## EXTRACTED MATERIAL
++++++

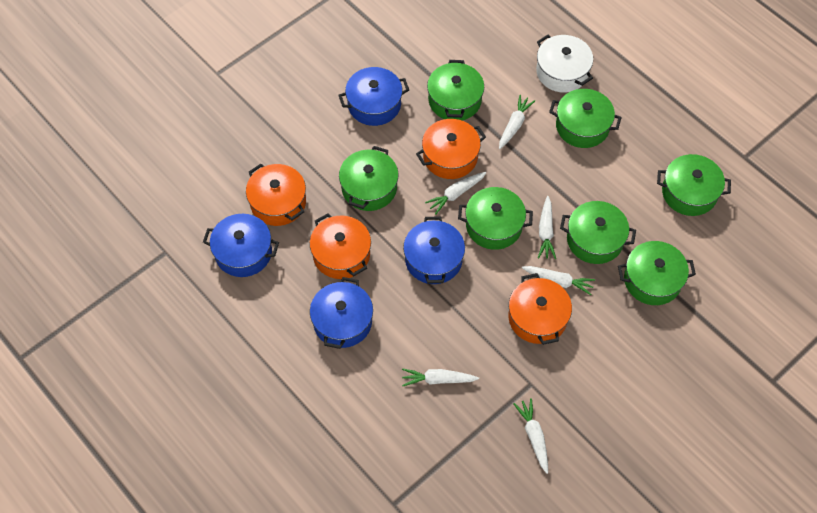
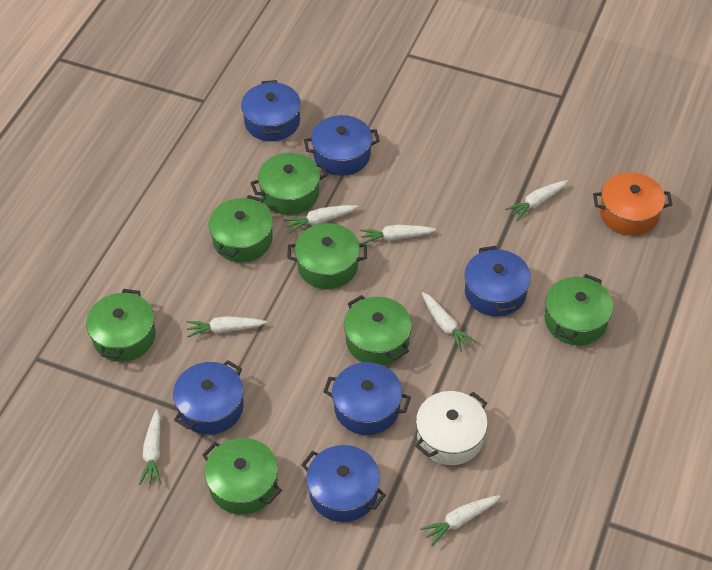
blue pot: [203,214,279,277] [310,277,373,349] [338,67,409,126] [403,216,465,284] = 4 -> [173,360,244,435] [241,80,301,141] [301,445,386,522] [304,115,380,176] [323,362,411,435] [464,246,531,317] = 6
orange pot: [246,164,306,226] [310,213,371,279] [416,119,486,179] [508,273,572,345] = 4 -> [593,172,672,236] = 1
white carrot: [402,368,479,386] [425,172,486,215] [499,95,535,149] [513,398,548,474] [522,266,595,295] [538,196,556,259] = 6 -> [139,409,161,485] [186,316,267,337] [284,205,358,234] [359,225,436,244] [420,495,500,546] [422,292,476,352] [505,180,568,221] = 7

++++++

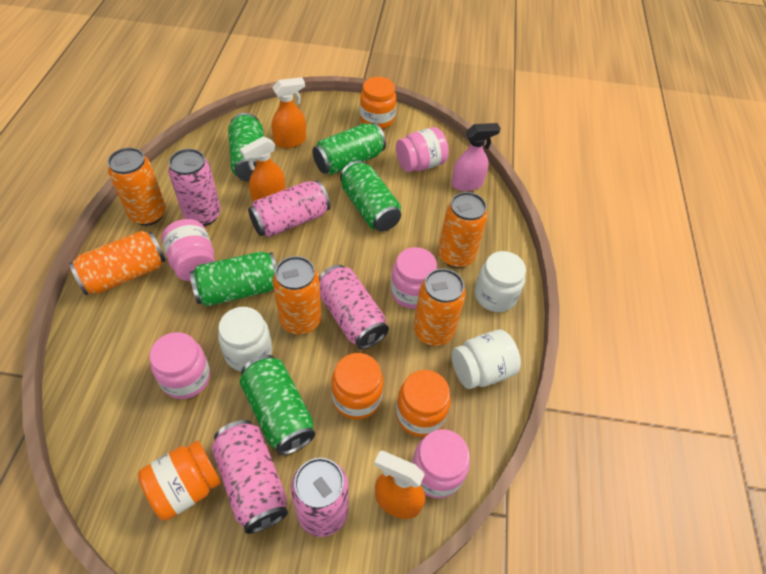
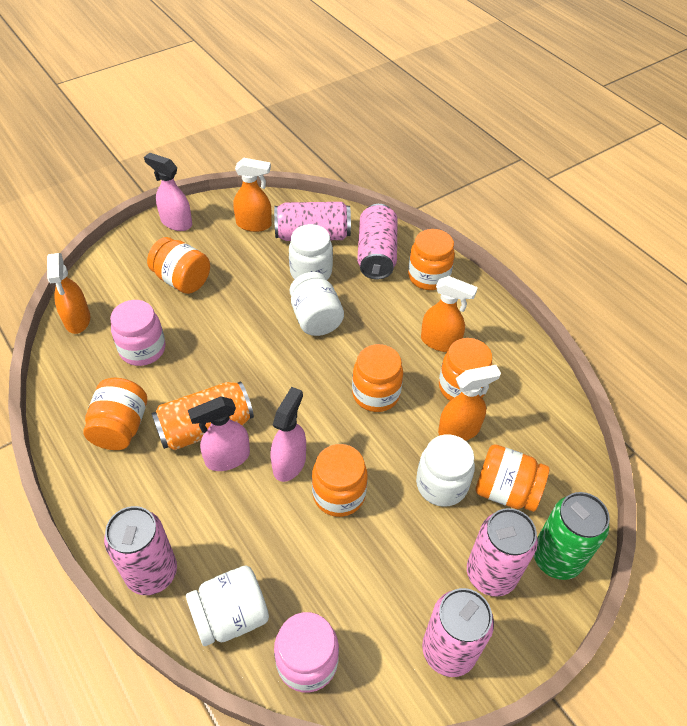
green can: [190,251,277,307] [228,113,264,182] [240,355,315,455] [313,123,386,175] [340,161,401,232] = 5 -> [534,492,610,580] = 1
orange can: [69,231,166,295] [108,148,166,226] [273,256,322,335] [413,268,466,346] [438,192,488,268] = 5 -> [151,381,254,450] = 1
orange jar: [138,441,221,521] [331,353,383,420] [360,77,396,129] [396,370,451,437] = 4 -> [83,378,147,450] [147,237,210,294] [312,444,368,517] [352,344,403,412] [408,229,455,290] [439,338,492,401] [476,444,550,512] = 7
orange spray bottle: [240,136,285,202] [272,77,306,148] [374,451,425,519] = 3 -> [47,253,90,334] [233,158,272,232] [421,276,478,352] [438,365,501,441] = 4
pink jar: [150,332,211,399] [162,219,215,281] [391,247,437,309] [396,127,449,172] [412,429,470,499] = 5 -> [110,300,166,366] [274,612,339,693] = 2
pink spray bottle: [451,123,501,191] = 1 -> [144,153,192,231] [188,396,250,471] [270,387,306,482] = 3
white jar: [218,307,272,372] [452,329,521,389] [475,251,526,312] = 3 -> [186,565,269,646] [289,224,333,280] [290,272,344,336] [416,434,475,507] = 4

++++++

## PROBLEM STATEMENT
Scan the material above for the word "white", and copy each line where it appears.

## TASK SOLUTION
white carrot: [402,368,479,386] [425,172,486,215] [499,95,535,149] [513,398,548,474] [522,266,595,295] [538,196,556,259] = 6 -> [139,409,161,485] [186,316,267,337] [284,205,358,234] [359,225,436,244] [420,495,500,546] [422,292,476,352] [505,180,568,221] = 7
white jar: [218,307,272,372] [452,329,521,389] [475,251,526,312] = 3 -> [186,565,269,646] [289,224,333,280] [290,272,344,336] [416,434,475,507] = 4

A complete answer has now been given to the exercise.